*Goal of the exercise*. Go through the entries and say how many lines contain the string "RADIO". The number is the whole answer.

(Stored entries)
● ● ● ● ● ● ●
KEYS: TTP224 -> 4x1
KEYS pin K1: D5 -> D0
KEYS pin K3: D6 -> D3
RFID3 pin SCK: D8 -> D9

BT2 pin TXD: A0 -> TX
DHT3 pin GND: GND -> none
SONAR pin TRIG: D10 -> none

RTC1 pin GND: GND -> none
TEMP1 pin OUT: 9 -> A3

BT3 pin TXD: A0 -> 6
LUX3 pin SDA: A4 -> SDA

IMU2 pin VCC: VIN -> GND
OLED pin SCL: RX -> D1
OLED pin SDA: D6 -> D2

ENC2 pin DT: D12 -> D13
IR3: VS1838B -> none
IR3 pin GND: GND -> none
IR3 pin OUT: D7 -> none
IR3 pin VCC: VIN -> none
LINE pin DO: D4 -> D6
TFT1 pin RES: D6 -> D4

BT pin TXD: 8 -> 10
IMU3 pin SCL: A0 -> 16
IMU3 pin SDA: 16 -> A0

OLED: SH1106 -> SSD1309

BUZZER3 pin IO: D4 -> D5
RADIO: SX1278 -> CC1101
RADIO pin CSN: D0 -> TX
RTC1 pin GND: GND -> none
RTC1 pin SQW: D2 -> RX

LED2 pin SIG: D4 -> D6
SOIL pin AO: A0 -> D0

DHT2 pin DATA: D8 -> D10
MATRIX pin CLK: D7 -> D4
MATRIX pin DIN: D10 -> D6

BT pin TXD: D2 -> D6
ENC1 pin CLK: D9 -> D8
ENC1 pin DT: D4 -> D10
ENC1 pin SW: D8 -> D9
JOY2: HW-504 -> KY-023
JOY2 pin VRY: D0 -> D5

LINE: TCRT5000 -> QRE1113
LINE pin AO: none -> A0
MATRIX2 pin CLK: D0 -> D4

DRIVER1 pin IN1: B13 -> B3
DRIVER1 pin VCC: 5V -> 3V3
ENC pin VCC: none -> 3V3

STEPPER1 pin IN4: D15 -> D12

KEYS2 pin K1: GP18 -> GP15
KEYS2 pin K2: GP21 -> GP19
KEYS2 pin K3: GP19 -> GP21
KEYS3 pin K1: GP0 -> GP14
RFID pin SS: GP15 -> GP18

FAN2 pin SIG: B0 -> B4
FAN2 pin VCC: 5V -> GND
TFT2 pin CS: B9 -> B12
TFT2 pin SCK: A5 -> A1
● ● ● ● ● ● ●
*Response to this exercise*. 2